[begin Data listing]

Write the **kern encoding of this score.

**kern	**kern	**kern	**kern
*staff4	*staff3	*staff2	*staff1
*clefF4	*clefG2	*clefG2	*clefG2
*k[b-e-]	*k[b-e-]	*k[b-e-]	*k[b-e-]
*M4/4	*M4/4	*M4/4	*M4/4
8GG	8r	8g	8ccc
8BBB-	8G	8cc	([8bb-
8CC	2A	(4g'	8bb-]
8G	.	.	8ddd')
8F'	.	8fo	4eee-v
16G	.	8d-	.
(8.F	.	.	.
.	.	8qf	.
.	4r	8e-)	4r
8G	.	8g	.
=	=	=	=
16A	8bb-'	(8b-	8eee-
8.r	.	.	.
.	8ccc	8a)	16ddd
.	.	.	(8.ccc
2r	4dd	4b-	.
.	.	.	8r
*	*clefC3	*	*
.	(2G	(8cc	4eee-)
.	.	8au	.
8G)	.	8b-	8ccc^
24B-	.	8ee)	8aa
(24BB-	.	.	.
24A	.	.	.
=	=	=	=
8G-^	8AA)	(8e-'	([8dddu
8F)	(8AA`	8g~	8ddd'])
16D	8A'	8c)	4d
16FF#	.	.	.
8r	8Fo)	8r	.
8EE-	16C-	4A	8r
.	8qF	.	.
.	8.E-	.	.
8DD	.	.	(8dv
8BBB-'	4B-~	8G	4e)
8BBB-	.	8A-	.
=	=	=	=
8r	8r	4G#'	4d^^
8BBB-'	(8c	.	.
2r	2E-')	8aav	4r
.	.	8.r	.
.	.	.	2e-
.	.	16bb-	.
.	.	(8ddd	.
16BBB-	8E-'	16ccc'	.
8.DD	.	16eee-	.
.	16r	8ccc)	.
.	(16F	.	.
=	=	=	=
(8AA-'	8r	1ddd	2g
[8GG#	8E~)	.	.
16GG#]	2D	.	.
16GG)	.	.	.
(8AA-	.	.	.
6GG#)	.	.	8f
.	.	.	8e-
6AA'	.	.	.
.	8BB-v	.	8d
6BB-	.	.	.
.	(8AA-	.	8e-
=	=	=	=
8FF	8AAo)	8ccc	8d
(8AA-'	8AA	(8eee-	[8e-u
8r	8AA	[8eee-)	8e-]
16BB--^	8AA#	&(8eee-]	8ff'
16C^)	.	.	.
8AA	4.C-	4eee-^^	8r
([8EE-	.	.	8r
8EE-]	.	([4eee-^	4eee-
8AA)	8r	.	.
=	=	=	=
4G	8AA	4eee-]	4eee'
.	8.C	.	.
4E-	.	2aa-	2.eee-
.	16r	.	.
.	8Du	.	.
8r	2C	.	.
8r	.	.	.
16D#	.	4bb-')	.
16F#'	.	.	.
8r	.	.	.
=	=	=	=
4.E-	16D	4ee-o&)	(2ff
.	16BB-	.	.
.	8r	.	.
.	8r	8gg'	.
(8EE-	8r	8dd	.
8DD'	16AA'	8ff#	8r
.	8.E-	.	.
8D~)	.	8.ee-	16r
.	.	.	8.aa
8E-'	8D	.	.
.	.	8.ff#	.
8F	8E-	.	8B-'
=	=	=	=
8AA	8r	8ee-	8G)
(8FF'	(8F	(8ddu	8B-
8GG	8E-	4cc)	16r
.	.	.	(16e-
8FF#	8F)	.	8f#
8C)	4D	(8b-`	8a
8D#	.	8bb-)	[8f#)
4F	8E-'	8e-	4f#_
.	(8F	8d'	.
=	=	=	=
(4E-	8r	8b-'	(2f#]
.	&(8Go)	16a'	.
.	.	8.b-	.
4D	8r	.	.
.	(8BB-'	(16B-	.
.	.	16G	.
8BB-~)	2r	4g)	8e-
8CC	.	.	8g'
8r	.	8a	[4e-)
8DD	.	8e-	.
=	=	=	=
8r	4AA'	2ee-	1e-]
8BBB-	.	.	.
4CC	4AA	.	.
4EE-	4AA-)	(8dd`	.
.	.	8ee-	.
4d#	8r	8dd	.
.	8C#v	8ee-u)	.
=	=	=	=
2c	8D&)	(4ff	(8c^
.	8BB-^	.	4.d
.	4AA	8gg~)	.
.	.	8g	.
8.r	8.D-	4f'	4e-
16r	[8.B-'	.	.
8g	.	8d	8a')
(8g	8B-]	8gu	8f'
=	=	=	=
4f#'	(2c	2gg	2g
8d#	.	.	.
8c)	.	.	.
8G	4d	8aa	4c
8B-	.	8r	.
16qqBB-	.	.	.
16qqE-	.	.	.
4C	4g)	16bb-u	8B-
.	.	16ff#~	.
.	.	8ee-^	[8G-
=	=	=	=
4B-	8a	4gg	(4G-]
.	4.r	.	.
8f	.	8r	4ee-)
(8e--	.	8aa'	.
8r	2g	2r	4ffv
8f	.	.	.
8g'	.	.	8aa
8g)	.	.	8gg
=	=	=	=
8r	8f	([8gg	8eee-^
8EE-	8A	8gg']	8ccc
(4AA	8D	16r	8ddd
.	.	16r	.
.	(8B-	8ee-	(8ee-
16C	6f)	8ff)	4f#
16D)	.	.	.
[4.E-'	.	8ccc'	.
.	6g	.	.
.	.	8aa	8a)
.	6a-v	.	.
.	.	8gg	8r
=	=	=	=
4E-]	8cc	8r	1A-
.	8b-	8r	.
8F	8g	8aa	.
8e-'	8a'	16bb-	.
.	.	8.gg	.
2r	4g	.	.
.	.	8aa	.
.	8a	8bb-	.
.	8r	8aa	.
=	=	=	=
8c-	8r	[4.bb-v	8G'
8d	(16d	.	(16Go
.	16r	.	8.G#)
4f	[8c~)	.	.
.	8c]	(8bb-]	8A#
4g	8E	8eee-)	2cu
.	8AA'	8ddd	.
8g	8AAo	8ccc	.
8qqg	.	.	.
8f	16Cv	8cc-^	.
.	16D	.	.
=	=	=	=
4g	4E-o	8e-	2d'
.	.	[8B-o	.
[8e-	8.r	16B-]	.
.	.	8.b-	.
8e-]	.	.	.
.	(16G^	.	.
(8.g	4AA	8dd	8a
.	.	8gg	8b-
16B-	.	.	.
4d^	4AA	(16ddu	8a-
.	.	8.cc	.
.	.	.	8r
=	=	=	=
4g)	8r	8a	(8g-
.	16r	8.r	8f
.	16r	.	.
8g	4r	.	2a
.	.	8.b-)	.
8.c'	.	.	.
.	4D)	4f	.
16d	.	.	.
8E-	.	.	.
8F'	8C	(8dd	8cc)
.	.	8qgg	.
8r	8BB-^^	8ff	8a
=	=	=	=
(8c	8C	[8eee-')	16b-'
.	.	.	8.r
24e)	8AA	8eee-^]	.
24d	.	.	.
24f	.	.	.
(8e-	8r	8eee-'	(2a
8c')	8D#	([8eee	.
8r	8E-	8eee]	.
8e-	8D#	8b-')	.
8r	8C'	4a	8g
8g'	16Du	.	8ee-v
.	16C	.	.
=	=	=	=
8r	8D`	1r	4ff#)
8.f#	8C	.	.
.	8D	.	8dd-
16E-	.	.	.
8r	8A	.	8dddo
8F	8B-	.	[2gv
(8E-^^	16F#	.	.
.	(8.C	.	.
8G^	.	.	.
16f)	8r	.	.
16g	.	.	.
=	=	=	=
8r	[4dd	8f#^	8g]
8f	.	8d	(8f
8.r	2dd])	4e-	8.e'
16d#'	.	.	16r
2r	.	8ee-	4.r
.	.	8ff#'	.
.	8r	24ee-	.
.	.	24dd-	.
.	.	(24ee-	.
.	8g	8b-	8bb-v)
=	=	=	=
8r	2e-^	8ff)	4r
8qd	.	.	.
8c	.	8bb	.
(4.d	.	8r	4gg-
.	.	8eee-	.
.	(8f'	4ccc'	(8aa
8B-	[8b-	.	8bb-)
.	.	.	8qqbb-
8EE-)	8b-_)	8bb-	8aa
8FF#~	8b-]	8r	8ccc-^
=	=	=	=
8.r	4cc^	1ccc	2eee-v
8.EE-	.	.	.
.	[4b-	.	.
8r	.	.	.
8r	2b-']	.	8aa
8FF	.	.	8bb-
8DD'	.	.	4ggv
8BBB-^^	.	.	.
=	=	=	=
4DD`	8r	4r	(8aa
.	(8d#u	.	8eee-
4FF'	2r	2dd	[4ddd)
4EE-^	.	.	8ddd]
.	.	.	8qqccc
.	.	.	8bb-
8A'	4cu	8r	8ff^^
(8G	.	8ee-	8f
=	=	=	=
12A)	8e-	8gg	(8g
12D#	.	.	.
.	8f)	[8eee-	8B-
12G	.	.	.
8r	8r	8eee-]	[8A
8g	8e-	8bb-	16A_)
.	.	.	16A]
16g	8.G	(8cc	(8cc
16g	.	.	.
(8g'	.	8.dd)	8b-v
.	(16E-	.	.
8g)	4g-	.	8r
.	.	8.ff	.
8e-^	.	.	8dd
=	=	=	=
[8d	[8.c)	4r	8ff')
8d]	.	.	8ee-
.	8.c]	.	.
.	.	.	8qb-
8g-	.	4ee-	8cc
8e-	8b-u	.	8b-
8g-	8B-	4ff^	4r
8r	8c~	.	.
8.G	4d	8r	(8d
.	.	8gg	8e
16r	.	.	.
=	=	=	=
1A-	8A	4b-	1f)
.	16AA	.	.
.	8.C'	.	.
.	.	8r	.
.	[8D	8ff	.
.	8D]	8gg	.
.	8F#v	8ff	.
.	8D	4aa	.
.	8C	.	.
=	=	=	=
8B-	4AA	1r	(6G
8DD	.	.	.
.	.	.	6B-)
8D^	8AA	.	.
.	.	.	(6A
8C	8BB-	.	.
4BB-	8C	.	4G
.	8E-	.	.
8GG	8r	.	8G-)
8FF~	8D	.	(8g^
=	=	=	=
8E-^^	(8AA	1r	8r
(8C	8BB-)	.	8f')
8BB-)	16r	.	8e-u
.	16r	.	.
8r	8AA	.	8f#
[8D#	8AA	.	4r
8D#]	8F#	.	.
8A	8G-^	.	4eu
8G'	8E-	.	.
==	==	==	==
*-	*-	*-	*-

[end Data listing]

(What the task asks)
Pick out every line of the records that contains the string "kern", and copy each one.

(Answer for this exercise)
Write the **kern encoding of this score.
**kern	**kern	**kern	**kern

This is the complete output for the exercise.